Assigned task: The pictures do not go in the copy. Reproduce the rest of the entries exactly.

+ + +

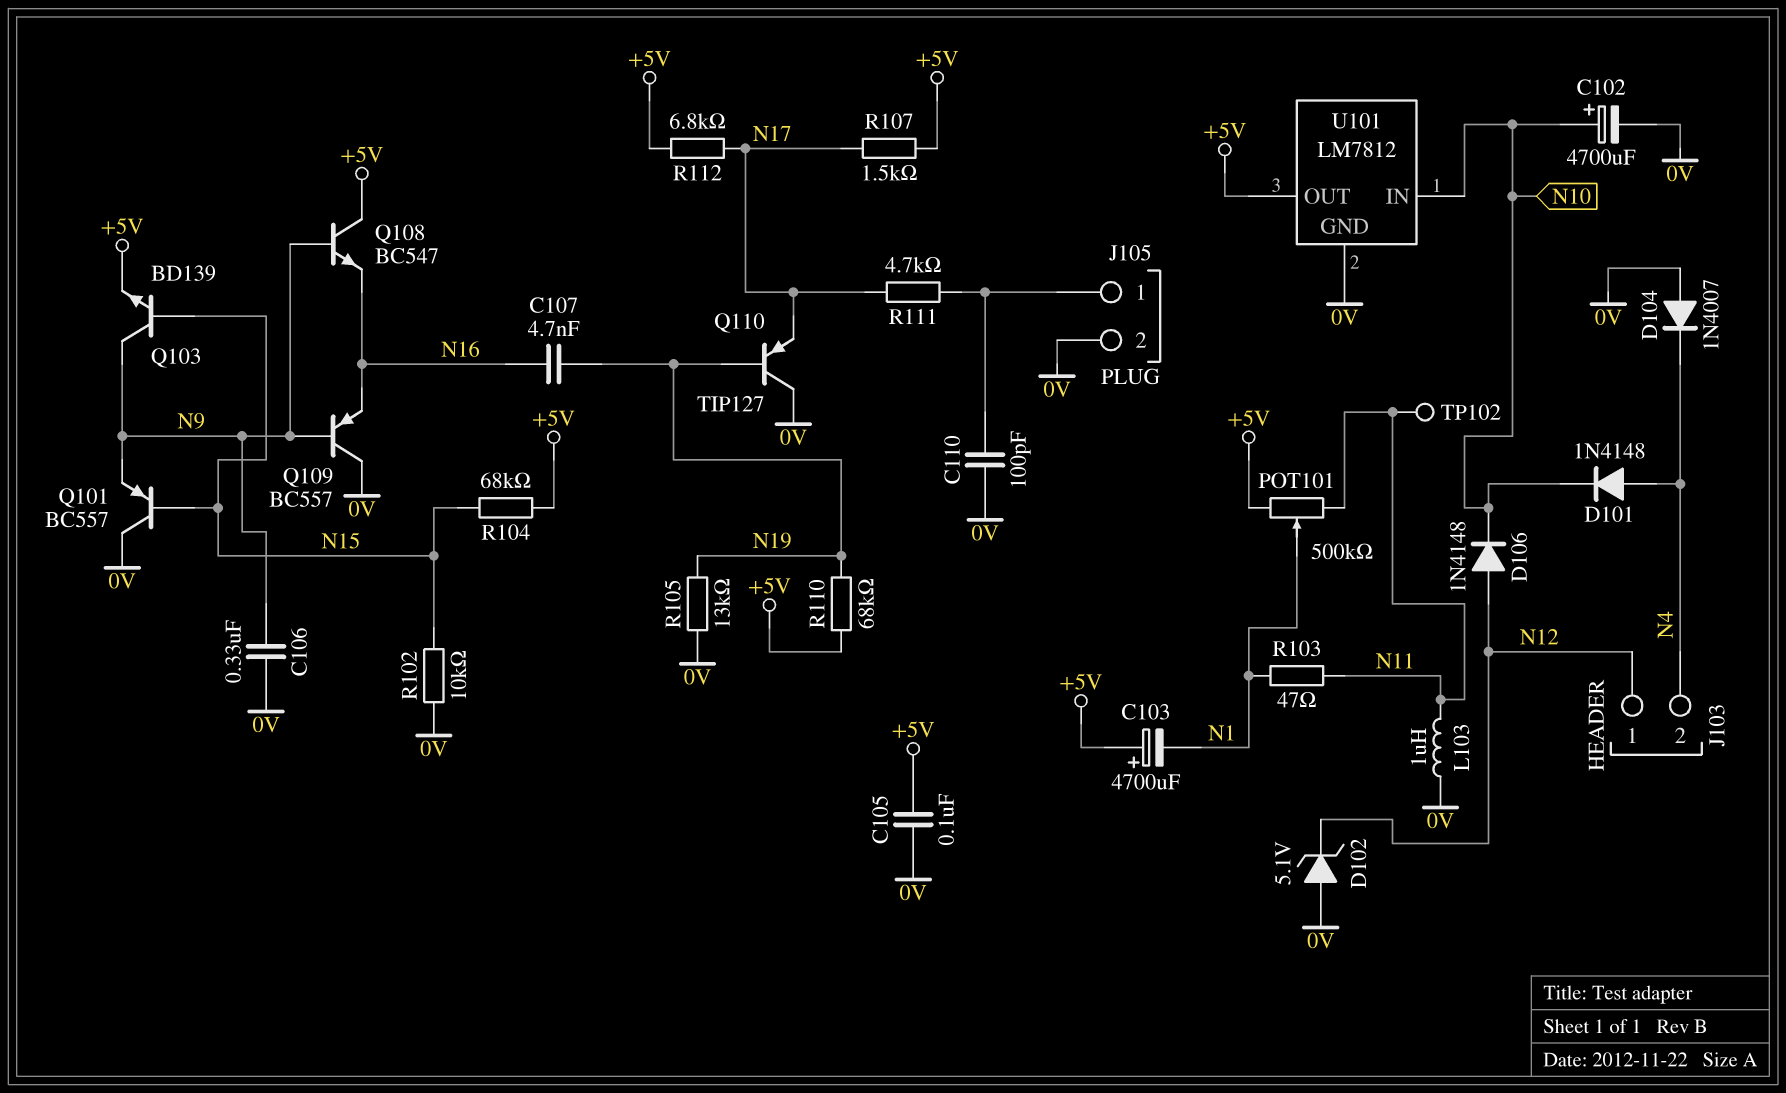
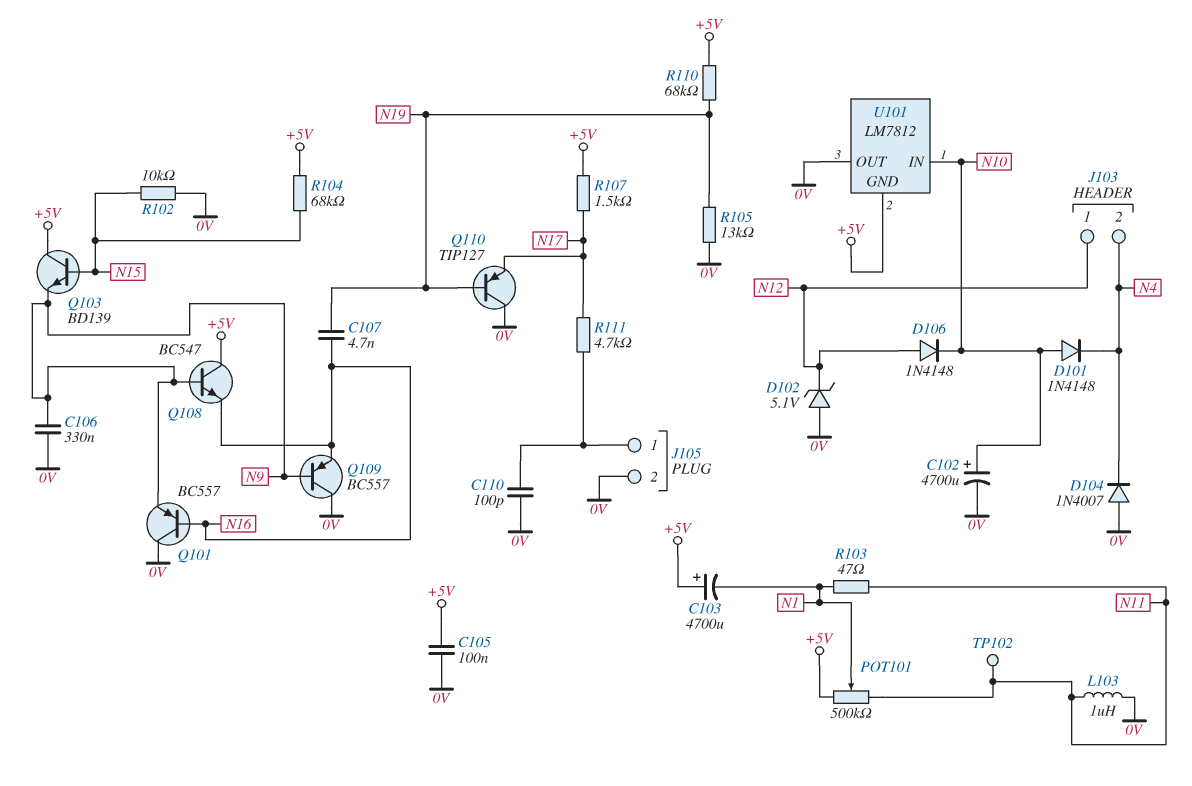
D101: diode 1N4148 (A N4, K N10) -> diode 1N4148 (A N10, K N4)
Q101: PNP BC557 (B N15, C 0V, E N9) -> PNP BC557 (B N16, C 0V, E N9)
Q103: NPN BD139 (B N15, C N9, E +5V) -> NPN BD139 (B N15, C +5V, E N9)
R112: 6.8k (+5V, N17) -> none
U101 pin GND: 0V -> +5V
U101 pin OUT: +5V -> 0V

+ + +

Output for this exercise:
D101: diode 1N4148 (A N4, K N10) -> diode 1N4148 (A N10, K N4)
Q101: PNP BC557 (B N15, C 0V, E N9) -> PNP BC557 (B N16, C 0V, E N9)
Q103: NPN BD139 (B N15, C N9, E +5V) -> NPN BD139 (B N15, C +5V, E N9)
R112: 6.8k (+5V, N17) -> none
U101 pin GND: 0V -> +5V
U101 pin OUT: +5V -> 0V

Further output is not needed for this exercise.